Each line of the records that holds "fork" should be shown in full.

== Dataset excerpts ==
---------------

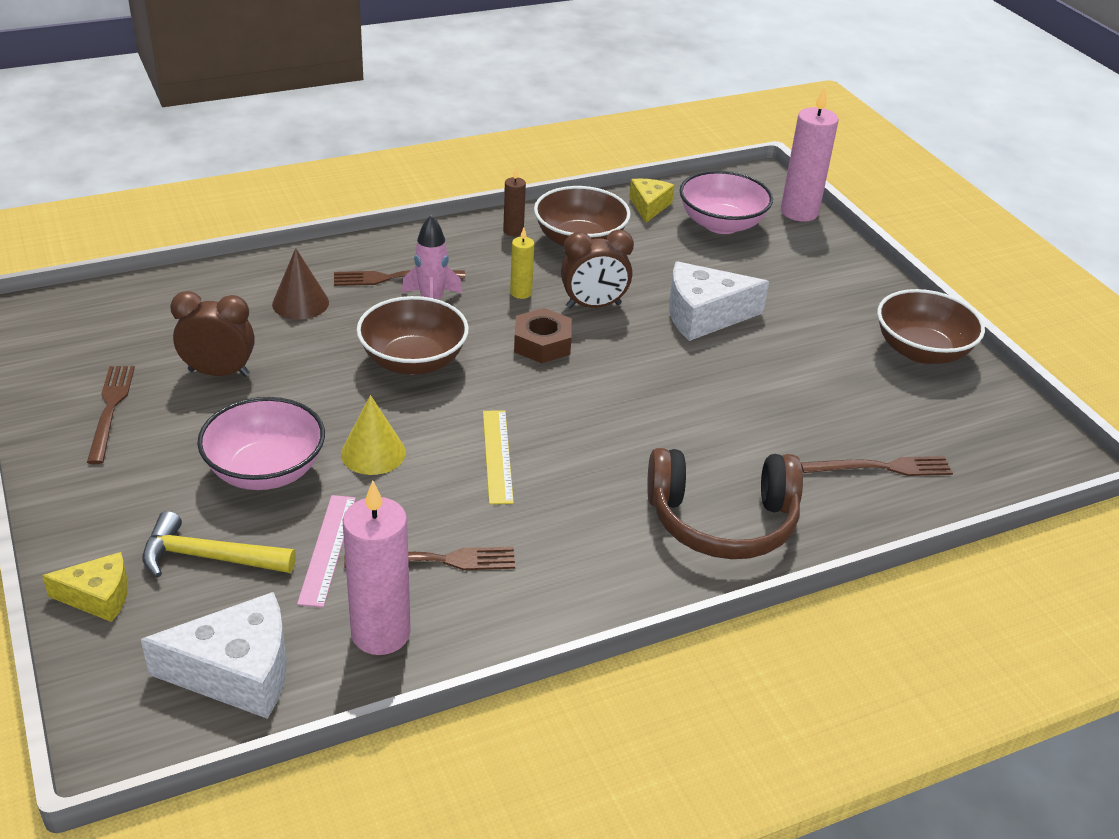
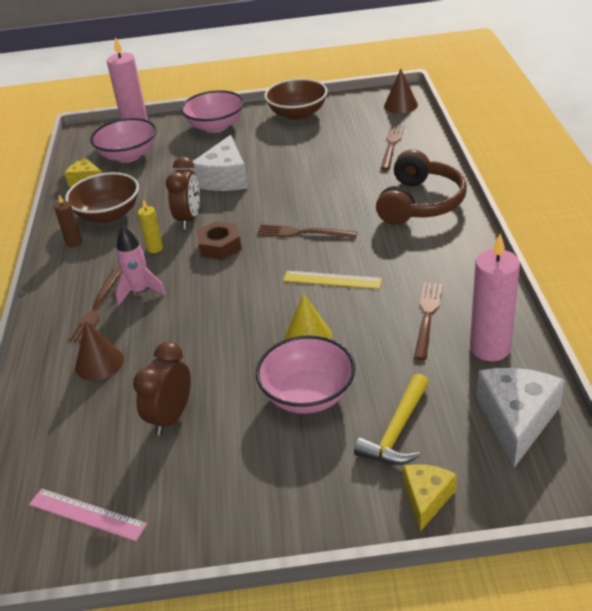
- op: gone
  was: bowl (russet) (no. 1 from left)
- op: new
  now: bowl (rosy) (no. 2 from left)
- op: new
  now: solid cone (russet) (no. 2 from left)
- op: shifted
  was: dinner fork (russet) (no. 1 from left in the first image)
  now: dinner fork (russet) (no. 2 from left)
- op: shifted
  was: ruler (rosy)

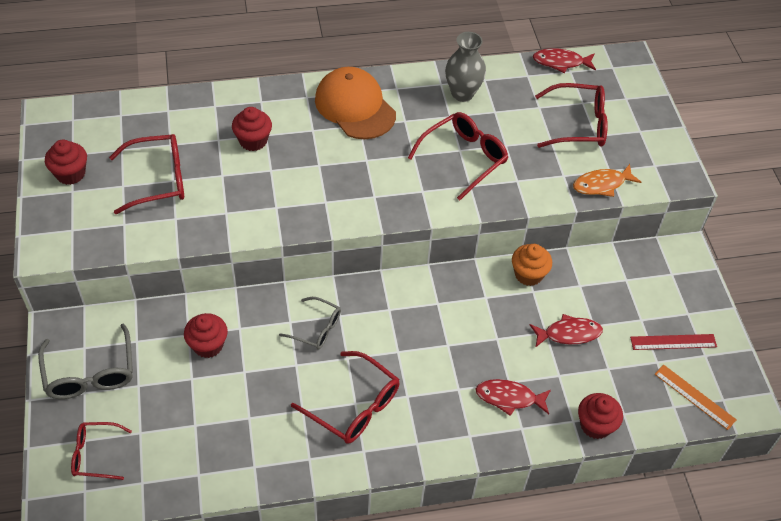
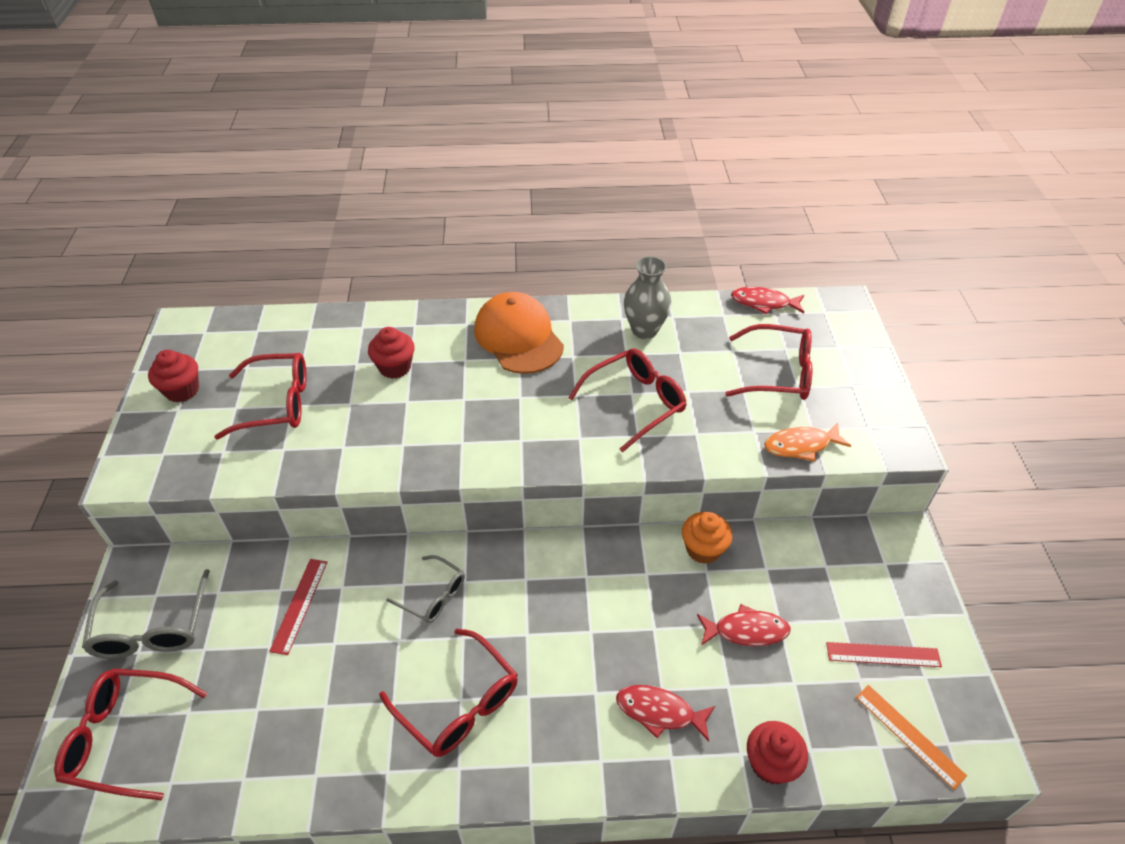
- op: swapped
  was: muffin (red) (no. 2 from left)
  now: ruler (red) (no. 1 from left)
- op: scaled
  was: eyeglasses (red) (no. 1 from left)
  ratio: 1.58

---------------

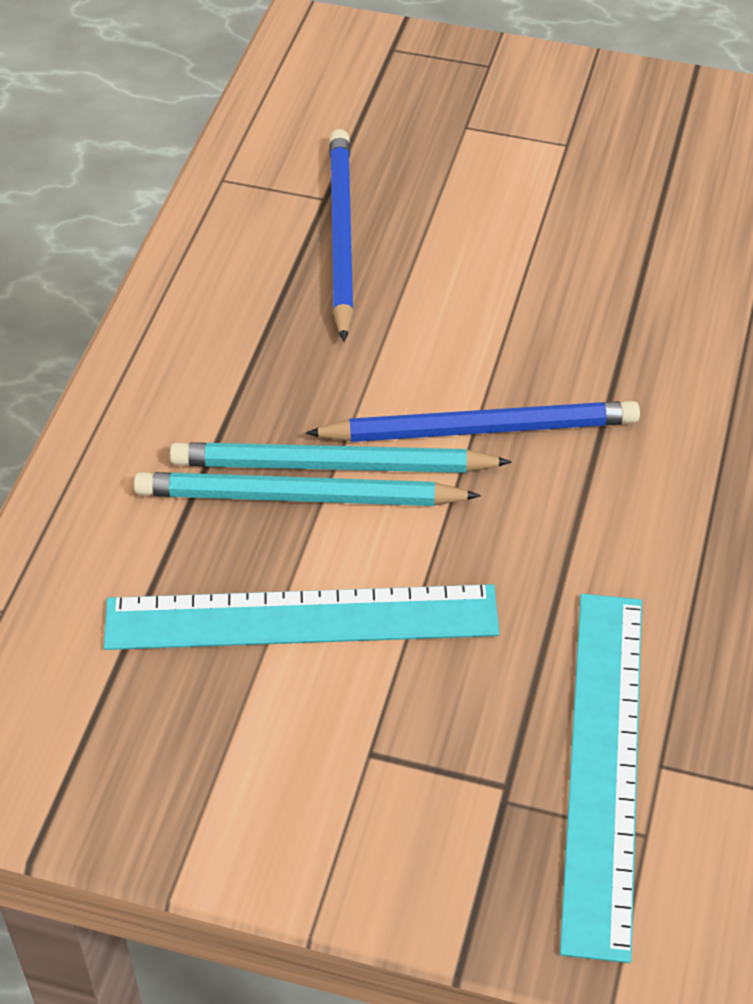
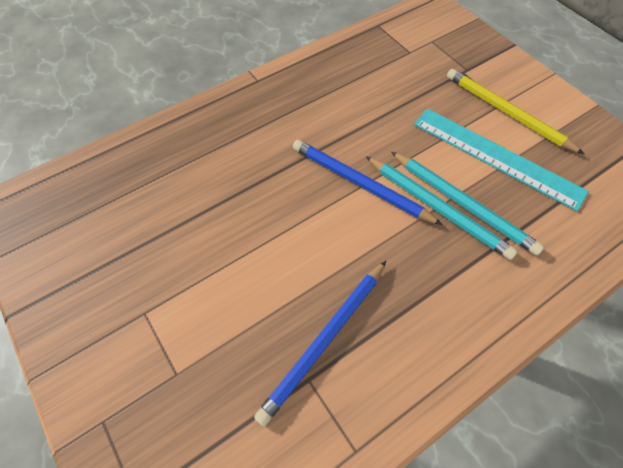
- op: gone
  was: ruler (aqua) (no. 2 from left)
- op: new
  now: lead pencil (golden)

---------------

== Finished task ==
  was: dinner fork (russet) (no. 1 from left in the first image)
  now: dinner fork (russet) (no. 2 from left)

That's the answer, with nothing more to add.